◆ What is expected: In the entries below, find the line with "purple calculator: 5 -> 2" and the line with "white button: 5 -> 2". Reproduce those two lines and every line between them exactly, and nothing more.

◆ Information provided:
▽

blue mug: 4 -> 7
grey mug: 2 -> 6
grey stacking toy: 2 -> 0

△
▽

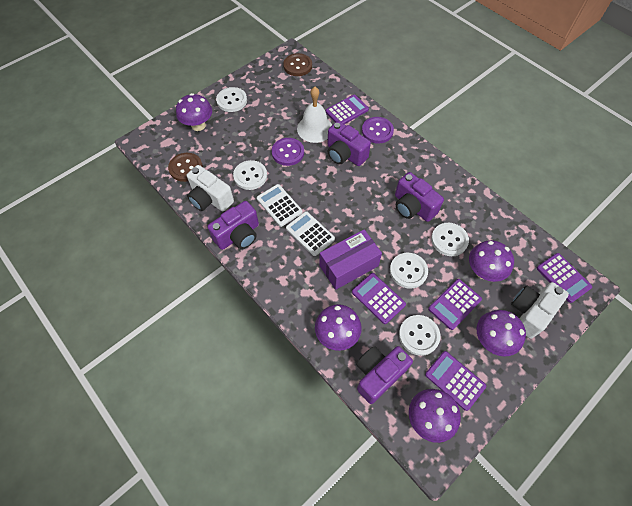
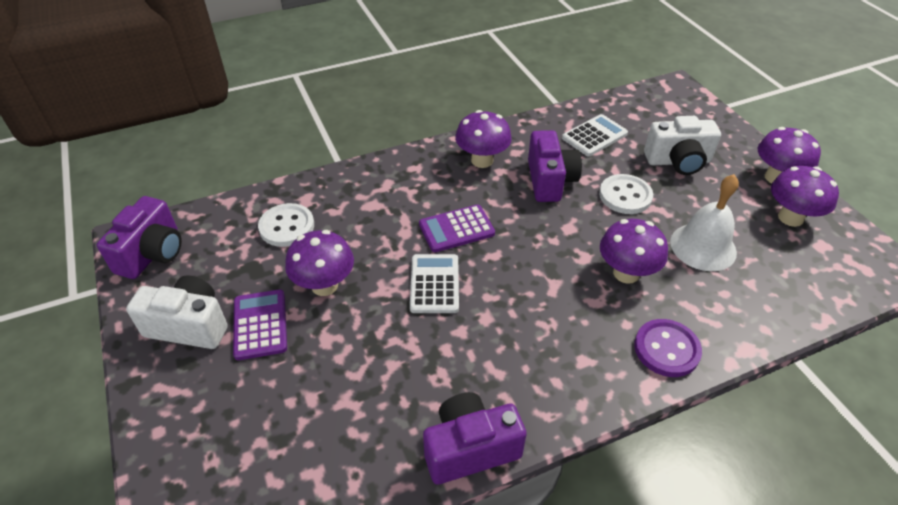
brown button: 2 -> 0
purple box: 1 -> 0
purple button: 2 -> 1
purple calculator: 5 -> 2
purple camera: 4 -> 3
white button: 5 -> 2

△
▽

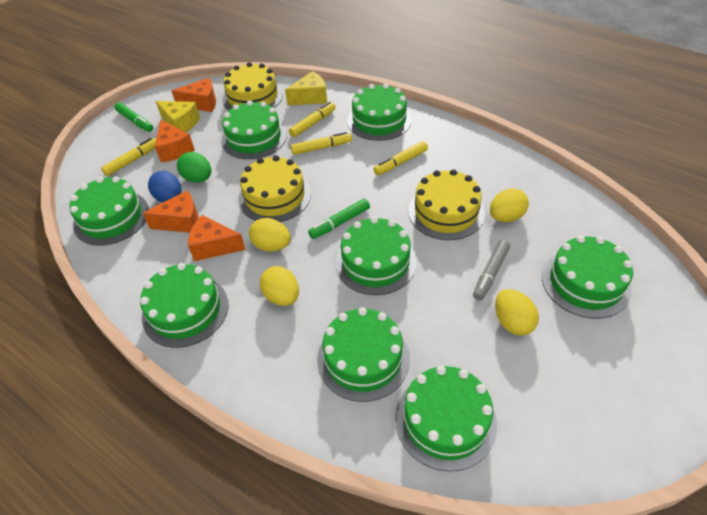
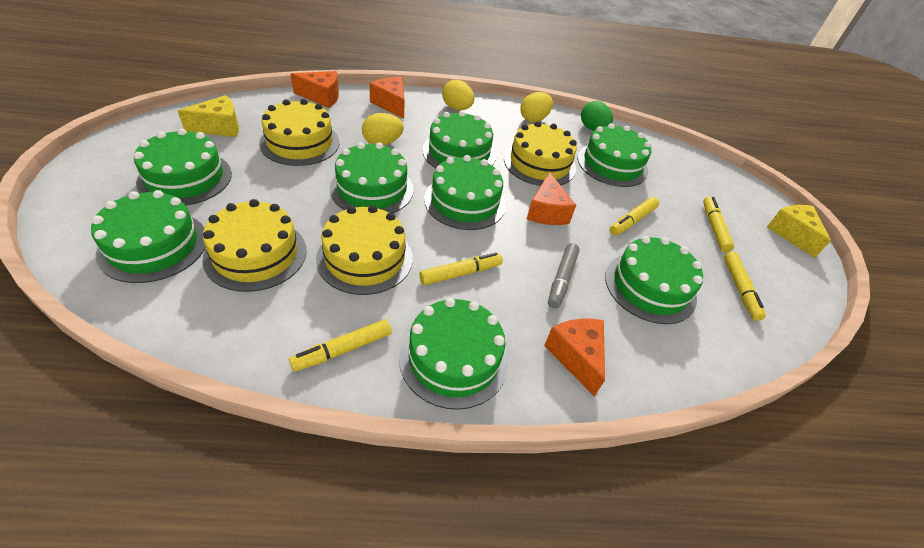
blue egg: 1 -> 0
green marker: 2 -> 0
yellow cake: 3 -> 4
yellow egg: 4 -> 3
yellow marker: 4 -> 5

△

◆ Solution to this exercise:
purple calculator: 5 -> 2
purple camera: 4 -> 3
white button: 5 -> 2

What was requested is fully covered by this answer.